═══ EXTRACTED RECORDS

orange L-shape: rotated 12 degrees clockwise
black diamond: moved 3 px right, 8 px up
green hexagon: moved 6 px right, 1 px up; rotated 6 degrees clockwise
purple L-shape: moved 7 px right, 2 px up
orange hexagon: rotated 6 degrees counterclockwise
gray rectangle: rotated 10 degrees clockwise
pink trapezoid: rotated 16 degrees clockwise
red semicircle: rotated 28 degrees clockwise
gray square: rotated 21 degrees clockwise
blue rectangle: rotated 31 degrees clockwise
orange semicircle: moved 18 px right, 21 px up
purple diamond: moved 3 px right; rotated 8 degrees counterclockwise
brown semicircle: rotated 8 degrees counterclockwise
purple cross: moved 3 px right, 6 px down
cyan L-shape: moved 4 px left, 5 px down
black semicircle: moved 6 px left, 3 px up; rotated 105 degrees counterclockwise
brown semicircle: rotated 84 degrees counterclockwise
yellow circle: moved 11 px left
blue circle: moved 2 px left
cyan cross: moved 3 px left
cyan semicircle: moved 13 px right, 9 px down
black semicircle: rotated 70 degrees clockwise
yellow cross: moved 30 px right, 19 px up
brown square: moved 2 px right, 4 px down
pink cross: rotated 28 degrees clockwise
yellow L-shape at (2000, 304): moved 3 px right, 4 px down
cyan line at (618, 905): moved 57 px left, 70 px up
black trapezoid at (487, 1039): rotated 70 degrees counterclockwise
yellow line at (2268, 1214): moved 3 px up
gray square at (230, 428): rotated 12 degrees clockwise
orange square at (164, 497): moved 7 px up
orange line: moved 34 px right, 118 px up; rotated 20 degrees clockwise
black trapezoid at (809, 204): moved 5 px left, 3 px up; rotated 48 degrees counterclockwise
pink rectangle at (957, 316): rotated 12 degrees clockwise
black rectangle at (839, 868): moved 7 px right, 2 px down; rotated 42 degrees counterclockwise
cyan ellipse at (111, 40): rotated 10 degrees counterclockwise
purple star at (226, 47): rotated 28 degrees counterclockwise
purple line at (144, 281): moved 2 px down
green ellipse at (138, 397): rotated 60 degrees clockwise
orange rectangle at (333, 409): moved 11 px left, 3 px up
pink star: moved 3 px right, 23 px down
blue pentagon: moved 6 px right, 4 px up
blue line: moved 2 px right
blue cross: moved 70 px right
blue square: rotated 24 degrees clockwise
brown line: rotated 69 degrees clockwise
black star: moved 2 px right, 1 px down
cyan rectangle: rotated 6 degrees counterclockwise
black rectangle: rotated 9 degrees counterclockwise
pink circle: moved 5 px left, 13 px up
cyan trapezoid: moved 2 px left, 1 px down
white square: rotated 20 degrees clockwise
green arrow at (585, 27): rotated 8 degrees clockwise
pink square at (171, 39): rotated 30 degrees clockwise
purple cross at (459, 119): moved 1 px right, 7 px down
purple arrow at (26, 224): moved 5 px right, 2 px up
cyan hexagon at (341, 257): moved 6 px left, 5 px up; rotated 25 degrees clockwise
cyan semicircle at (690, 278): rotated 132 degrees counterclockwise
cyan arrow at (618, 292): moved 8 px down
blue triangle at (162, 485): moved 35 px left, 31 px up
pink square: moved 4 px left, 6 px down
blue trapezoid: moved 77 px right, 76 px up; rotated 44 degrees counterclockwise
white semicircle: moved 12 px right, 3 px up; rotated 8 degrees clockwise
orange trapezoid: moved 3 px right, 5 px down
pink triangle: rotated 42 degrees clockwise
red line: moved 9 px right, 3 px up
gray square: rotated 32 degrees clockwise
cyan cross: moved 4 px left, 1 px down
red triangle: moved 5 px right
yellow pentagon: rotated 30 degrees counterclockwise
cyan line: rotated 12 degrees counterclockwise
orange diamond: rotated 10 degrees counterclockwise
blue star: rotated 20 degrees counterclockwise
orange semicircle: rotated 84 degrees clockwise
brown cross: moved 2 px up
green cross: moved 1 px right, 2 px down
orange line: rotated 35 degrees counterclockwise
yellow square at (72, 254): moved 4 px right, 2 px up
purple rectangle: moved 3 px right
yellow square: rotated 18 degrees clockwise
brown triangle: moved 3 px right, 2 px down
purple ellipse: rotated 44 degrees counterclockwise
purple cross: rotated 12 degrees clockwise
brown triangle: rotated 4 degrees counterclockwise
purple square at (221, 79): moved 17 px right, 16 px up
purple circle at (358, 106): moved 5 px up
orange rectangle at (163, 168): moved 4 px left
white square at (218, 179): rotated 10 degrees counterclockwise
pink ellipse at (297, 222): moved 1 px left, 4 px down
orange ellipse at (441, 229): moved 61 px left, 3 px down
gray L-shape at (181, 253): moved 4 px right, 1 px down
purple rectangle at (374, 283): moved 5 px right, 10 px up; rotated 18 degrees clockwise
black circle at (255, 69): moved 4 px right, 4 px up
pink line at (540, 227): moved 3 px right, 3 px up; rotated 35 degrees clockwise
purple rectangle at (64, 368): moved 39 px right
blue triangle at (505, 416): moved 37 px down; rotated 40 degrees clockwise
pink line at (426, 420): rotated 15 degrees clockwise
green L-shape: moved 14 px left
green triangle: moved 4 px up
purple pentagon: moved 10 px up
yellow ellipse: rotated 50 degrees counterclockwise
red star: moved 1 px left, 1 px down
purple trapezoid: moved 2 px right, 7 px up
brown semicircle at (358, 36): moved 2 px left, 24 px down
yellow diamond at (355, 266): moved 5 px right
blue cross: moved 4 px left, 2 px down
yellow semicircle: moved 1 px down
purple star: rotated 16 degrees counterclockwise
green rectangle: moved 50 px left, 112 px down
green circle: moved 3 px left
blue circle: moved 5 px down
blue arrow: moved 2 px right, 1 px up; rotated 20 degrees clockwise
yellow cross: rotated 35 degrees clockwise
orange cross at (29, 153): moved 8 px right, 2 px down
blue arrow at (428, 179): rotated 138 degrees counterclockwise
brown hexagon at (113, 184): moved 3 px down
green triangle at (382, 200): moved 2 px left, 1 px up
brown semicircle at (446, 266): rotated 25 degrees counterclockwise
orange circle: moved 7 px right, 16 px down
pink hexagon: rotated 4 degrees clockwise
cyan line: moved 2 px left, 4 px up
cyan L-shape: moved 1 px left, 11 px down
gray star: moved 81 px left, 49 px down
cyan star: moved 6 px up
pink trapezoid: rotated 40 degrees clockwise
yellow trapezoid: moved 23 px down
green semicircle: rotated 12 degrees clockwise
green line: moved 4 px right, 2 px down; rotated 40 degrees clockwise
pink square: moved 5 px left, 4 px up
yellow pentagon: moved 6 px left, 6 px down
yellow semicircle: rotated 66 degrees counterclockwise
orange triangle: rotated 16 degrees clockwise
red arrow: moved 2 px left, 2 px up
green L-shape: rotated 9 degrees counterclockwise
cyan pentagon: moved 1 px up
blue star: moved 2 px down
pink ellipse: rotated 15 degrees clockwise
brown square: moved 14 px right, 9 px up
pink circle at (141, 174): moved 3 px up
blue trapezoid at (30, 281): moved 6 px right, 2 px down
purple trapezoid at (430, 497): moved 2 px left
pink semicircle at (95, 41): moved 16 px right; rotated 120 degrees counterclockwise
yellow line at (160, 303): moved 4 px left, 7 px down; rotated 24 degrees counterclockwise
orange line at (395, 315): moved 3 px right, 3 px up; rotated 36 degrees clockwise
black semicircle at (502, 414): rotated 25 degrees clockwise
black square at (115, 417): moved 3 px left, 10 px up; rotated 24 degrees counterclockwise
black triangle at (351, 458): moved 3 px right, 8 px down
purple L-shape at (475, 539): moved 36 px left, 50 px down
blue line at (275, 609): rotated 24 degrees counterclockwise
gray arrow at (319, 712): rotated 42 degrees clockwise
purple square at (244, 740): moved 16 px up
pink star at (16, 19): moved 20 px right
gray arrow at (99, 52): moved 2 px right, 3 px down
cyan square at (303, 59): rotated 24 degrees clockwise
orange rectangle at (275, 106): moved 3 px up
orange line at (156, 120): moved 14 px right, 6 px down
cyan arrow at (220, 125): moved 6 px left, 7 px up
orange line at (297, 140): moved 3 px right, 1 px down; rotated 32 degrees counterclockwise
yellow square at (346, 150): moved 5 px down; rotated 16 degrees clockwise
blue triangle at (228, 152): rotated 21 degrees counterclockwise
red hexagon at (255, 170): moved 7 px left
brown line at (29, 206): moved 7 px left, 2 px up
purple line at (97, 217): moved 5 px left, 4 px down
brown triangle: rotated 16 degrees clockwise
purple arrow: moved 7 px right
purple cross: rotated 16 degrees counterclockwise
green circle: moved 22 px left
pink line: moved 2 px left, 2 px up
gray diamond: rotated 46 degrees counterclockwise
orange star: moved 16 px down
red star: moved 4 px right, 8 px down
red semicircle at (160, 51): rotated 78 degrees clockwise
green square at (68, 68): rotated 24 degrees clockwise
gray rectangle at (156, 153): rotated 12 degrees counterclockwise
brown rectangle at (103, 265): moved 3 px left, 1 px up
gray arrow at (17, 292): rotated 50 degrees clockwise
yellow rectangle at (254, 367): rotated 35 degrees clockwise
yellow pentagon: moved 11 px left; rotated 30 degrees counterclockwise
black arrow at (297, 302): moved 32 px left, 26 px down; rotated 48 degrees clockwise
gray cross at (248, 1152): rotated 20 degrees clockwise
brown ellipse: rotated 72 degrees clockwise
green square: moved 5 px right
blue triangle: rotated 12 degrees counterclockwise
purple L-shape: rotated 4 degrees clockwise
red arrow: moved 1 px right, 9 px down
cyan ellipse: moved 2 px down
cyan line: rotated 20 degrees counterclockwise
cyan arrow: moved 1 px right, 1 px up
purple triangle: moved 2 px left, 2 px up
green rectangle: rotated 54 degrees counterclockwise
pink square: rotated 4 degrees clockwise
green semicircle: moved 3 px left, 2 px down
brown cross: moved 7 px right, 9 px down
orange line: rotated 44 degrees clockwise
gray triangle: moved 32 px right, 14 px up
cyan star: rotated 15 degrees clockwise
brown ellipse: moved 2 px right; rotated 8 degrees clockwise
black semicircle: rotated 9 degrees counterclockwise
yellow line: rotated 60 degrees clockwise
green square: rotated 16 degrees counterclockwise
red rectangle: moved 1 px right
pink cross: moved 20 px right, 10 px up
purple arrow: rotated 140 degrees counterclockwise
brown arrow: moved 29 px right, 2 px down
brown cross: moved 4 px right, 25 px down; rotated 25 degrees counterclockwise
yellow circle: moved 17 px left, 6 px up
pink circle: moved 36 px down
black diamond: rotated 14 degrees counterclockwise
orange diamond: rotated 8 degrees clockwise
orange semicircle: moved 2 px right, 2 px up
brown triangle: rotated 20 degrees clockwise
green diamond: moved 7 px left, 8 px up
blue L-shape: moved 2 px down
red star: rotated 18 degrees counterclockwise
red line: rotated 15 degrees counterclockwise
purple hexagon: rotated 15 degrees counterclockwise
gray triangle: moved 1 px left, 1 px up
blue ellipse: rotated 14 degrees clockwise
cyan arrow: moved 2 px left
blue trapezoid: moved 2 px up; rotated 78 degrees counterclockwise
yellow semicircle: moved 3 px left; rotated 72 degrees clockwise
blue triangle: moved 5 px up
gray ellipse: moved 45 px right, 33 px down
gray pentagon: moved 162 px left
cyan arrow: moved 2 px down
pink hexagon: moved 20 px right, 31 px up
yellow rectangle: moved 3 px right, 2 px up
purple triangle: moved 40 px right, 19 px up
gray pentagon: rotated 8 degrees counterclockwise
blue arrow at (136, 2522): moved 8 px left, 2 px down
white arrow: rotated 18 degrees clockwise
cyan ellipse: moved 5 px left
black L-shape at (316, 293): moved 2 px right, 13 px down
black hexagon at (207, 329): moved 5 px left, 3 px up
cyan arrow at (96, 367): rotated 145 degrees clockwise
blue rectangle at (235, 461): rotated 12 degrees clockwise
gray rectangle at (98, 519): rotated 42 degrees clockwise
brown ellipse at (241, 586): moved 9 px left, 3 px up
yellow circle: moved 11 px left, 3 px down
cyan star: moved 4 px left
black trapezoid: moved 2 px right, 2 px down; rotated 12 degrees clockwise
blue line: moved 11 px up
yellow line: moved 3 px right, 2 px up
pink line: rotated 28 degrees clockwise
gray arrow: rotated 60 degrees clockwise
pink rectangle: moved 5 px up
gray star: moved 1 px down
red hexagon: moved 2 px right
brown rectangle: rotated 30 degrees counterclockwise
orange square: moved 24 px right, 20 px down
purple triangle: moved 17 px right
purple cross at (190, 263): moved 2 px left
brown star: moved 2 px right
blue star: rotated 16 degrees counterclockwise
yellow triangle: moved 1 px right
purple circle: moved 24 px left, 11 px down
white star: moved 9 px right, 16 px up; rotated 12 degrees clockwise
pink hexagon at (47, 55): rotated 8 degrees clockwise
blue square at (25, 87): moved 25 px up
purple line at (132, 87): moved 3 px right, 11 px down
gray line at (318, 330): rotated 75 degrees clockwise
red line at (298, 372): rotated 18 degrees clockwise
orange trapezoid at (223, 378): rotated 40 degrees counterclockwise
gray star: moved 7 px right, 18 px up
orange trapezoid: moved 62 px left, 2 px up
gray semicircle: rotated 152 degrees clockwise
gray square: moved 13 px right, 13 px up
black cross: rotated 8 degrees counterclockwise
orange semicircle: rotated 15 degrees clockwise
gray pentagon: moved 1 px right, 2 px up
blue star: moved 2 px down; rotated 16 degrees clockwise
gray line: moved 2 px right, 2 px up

══════

## PROBLEM STATEMENT
In the listing above, find the line holding "purple line at (132, 87): moved" and the line holding "gray star: moved 7 px right, 18 px up", then output those two lines and every line between them exactly.

## REPLY
purple line at (132, 87): moved 3 px right, 11 px down
gray line at (318, 330): rotated 75 degrees clockwise
red line at (298, 372): rotated 18 degrees clockwise
orange trapezoid at (223, 378): rotated 40 degrees counterclockwise
gray star: moved 7 px right, 18 px up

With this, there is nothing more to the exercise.